_Exercise objective_. Everything in the entries below except the pictures must be returned exactly.

_Records to process_.
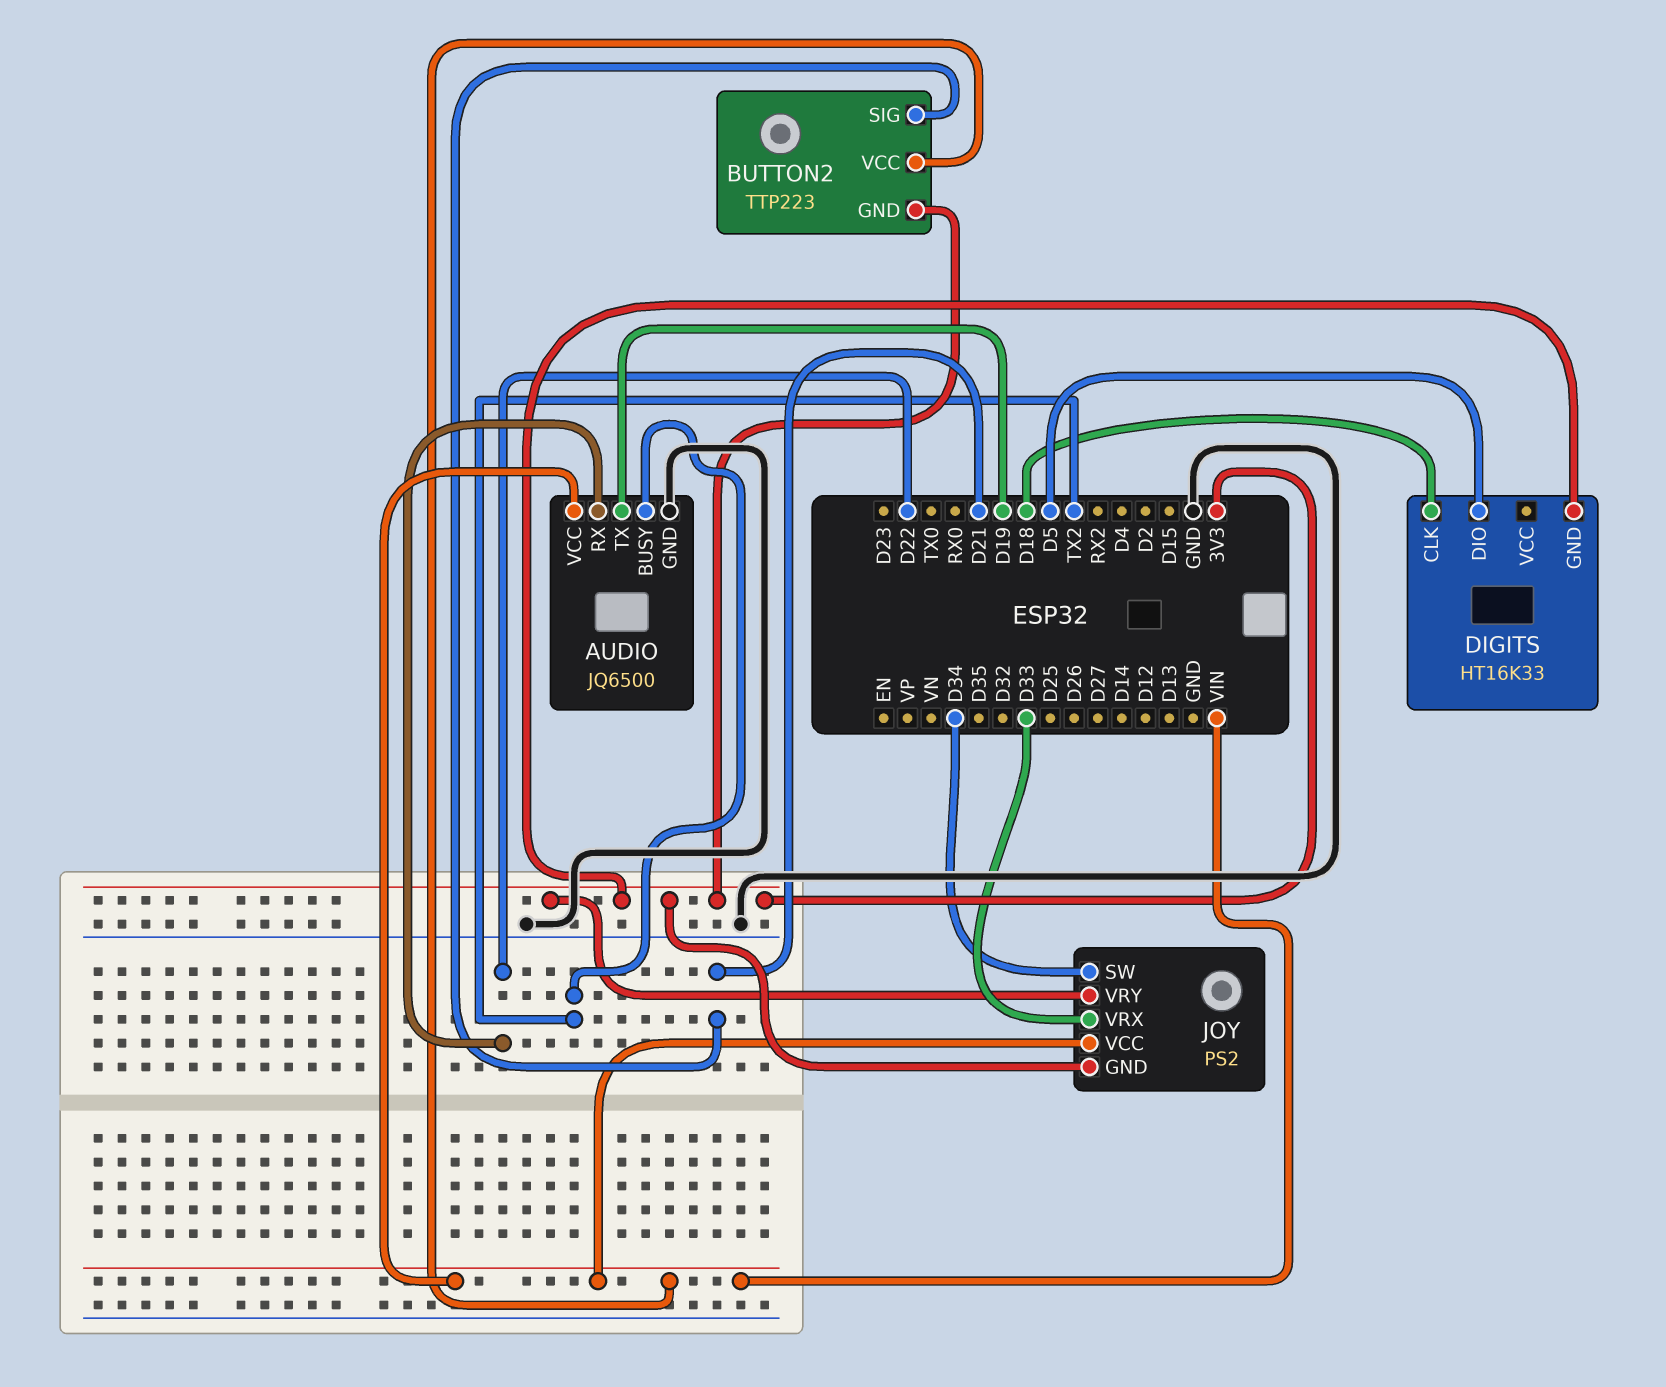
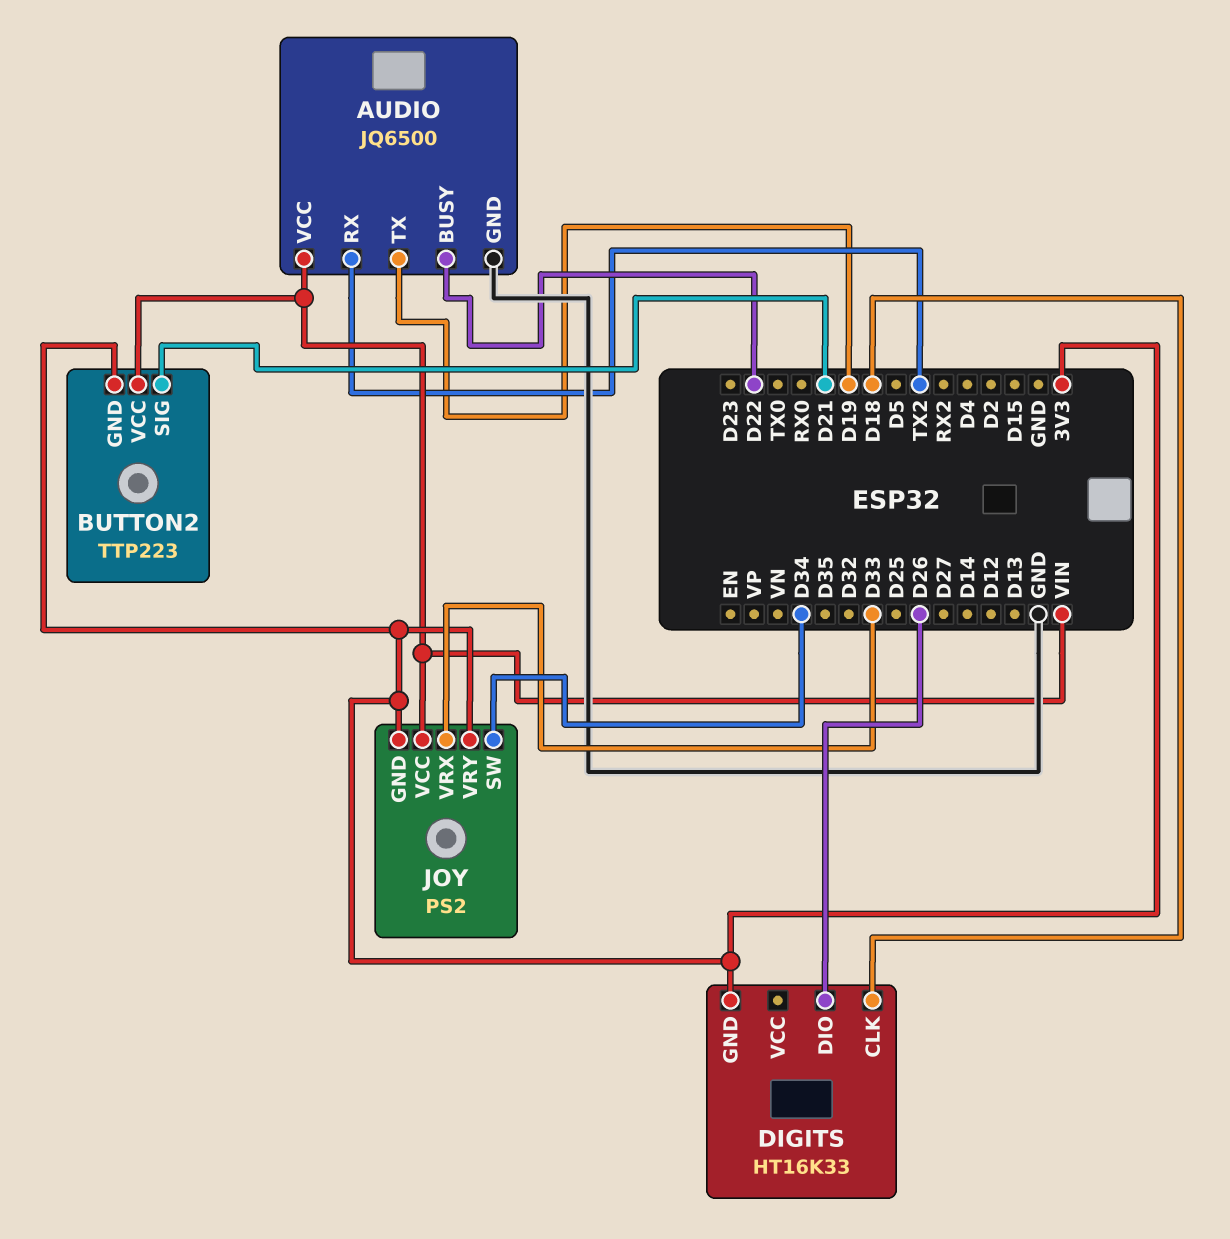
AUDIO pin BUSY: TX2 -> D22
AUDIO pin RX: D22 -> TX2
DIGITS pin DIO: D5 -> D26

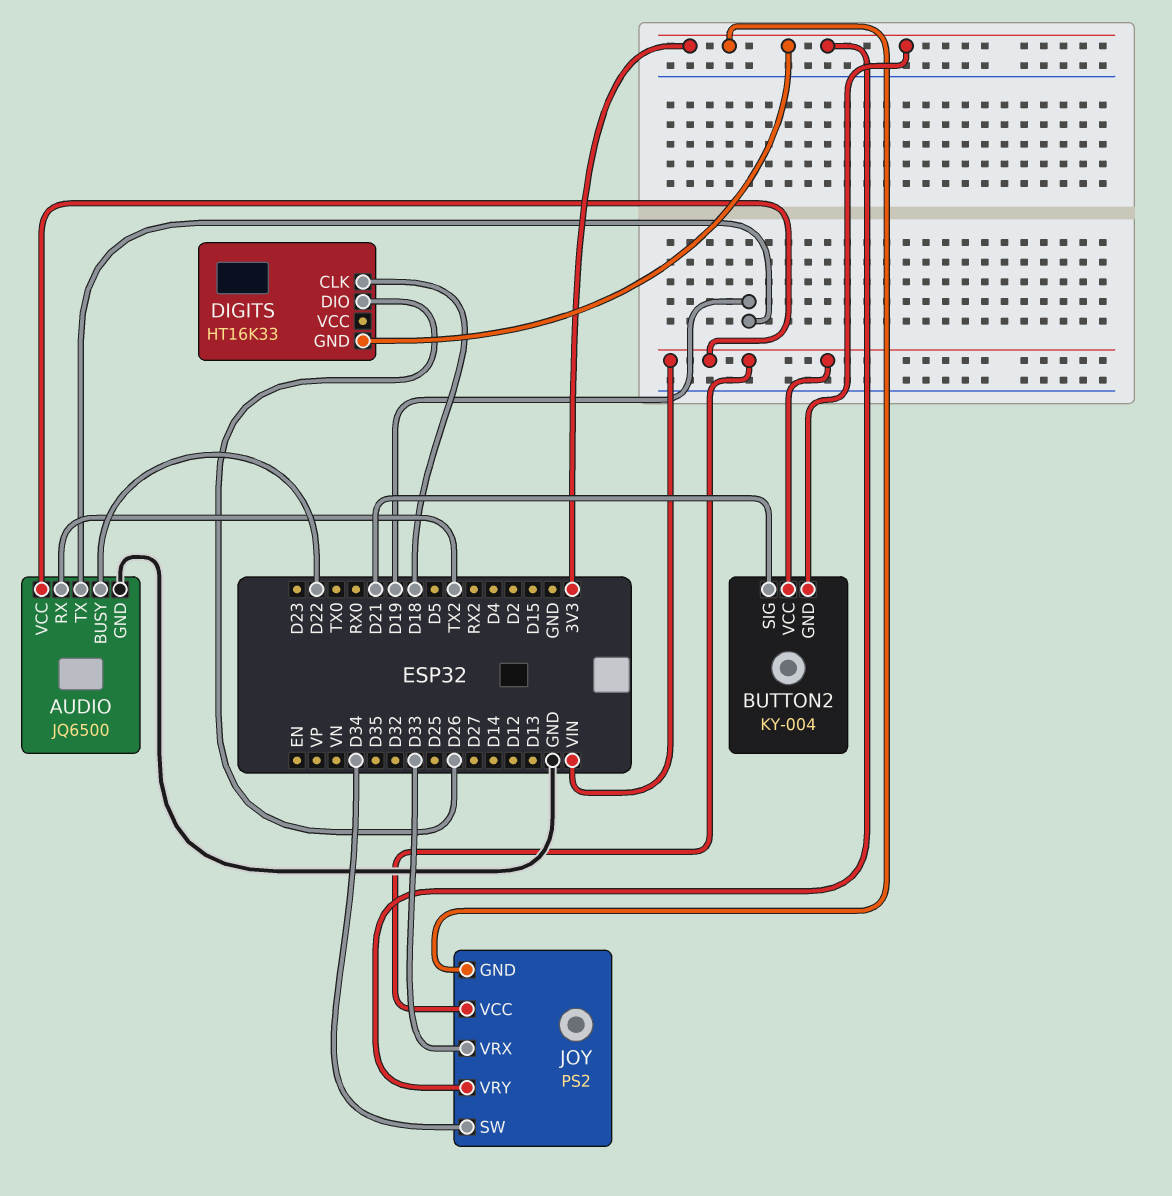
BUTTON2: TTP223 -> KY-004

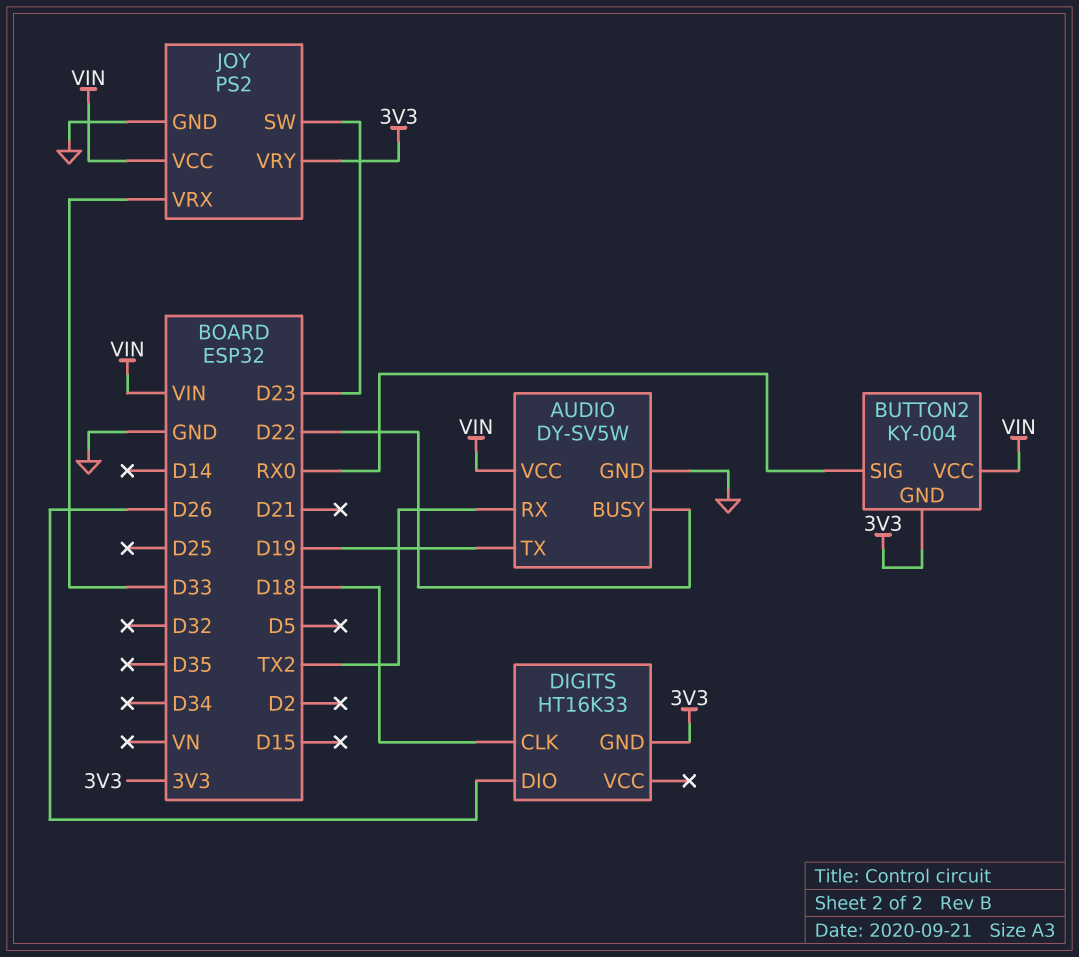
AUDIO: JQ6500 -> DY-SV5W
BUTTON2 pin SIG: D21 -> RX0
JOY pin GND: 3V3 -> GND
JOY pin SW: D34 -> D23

_Reply to the exercise_.
AUDIO pin BUSY: TX2 -> D22
AUDIO pin RX: D22 -> TX2
DIGITS pin DIO: D5 -> D26

BUTTON2: TTP223 -> KY-004

AUDIO: JQ6500 -> DY-SV5W
BUTTON2 pin SIG: D21 -> RX0
JOY pin GND: 3V3 -> GND
JOY pin SW: D34 -> D23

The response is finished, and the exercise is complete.